(Coordinate-based change listings)
──────────────────────────────

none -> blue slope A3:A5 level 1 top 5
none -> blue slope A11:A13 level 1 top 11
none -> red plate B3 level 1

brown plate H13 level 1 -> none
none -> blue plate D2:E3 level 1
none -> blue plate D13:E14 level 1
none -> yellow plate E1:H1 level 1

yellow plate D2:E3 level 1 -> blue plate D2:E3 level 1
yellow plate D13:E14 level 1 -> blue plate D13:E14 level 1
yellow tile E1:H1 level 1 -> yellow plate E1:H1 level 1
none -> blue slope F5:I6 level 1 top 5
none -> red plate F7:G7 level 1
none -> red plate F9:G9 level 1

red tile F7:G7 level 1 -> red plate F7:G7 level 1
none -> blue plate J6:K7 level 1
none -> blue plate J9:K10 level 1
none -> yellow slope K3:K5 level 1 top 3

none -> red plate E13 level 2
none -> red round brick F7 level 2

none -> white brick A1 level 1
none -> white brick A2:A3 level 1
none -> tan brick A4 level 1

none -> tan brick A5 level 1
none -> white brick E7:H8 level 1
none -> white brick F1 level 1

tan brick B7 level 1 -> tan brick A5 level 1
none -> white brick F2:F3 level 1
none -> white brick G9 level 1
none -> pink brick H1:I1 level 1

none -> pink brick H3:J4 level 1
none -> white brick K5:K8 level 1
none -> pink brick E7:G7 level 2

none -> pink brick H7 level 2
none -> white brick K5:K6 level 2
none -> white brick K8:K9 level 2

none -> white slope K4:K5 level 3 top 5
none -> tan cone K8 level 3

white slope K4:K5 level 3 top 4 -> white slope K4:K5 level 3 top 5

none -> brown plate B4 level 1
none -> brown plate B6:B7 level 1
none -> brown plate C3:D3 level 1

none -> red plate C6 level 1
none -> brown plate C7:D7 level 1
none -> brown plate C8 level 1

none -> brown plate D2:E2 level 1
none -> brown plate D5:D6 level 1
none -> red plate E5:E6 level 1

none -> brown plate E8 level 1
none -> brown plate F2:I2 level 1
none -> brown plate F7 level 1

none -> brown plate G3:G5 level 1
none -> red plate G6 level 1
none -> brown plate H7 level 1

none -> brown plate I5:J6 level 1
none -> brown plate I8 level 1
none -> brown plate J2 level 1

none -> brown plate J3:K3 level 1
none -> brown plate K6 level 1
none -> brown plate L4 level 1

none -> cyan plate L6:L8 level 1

──────────────────────────────

PROBLEM DESCRIPTION:
Print the records above verbatim from their first line to the line containing "none -> red plate C6 level 1", both included, and stop there.

WRITTEN ANSWER:
none -> blue slope A3:A5 level 1 top 5
none -> blue slope A11:A13 level 1 top 11
none -> red plate B3 level 1

brown plate H13 level 1 -> none
none -> blue plate D2:E3 level 1
none -> blue plate D13:E14 level 1
none -> yellow plate E1:H1 level 1

yellow plate D2:E3 level 1 -> blue plate D2:E3 level 1
yellow plate D13:E14 level 1 -> blue plate D13:E14 level 1
yellow tile E1:H1 level 1 -> yellow plate E1:H1 level 1
none -> blue slope F5:I6 level 1 top 5
none -> red plate F7:G7 level 1
none -> red plate F9:G9 level 1

red tile F7:G7 level 1 -> red plate F7:G7 level 1
none -> blue plate J6:K7 level 1
none -> blue plate J9:K10 level 1
none -> yellow slope K3:K5 level 1 top 3

none -> red plate E13 level 2
none -> red round brick F7 level 2

none -> white brick A1 level 1
none -> white brick A2:A3 level 1
none -> tan brick A4 level 1

none -> tan brick A5 level 1
none -> white brick E7:H8 level 1
none -> white brick F1 level 1

tan brick B7 level 1 -> tan brick A5 level 1
none -> white brick F2:F3 level 1
none -> white brick G9 level 1
none -> pink brick H1:I1 level 1

none -> pink brick H3:J4 level 1
none -> white brick K5:K8 level 1
none -> pink brick E7:G7 level 2

none -> pink brick H7 level 2
none -> white brick K5:K6 level 2
none -> white brick K8:K9 level 2

none -> white slope K4:K5 level 3 top 5
none -> tan cone K8 level 3

white slope K4:K5 level 3 top 4 -> white slope K4:K5 level 3 top 5

none -> brown plate B4 level 1
none -> brown plate B6:B7 level 1
none -> brown plate C3:D3 level 1

none -> red plate C6 level 1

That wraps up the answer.